EXTRACTED INFORMATION.
^^^^^^^^^^^^^^^^

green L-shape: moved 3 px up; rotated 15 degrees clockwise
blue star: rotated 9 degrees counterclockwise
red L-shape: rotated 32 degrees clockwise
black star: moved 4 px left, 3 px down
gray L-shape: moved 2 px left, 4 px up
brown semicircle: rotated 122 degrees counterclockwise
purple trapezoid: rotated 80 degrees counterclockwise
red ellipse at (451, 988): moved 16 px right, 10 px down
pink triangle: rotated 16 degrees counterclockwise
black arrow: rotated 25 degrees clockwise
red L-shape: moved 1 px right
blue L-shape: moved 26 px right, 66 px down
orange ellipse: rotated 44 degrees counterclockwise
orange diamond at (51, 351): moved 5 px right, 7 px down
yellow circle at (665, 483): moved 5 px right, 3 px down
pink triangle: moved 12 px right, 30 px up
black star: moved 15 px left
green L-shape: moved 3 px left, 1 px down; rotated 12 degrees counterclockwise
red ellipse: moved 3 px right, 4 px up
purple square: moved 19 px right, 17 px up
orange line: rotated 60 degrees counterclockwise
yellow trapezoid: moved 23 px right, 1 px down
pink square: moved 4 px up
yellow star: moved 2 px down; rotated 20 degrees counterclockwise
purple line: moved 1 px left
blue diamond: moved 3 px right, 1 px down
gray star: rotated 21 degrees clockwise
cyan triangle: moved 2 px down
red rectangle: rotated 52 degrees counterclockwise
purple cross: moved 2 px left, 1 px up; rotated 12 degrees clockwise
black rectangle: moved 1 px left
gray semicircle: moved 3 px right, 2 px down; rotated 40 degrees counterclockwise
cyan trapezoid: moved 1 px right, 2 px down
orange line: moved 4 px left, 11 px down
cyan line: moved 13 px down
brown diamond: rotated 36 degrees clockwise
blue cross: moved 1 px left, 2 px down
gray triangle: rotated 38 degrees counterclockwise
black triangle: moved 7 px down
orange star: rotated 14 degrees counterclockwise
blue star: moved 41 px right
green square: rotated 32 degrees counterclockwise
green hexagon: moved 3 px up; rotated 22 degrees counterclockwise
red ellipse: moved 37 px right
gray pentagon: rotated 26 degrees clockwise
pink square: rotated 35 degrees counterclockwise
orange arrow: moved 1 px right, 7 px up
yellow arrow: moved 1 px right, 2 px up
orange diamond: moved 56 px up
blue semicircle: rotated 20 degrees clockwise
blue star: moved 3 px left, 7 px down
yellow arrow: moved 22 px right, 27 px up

^^^^^^^^^^^^^^^^

EXERCISE AIM. Across the records above, tally the lines that contain "blue" and return the number alone.

ANSWER FOR THIS EXERCISE. 7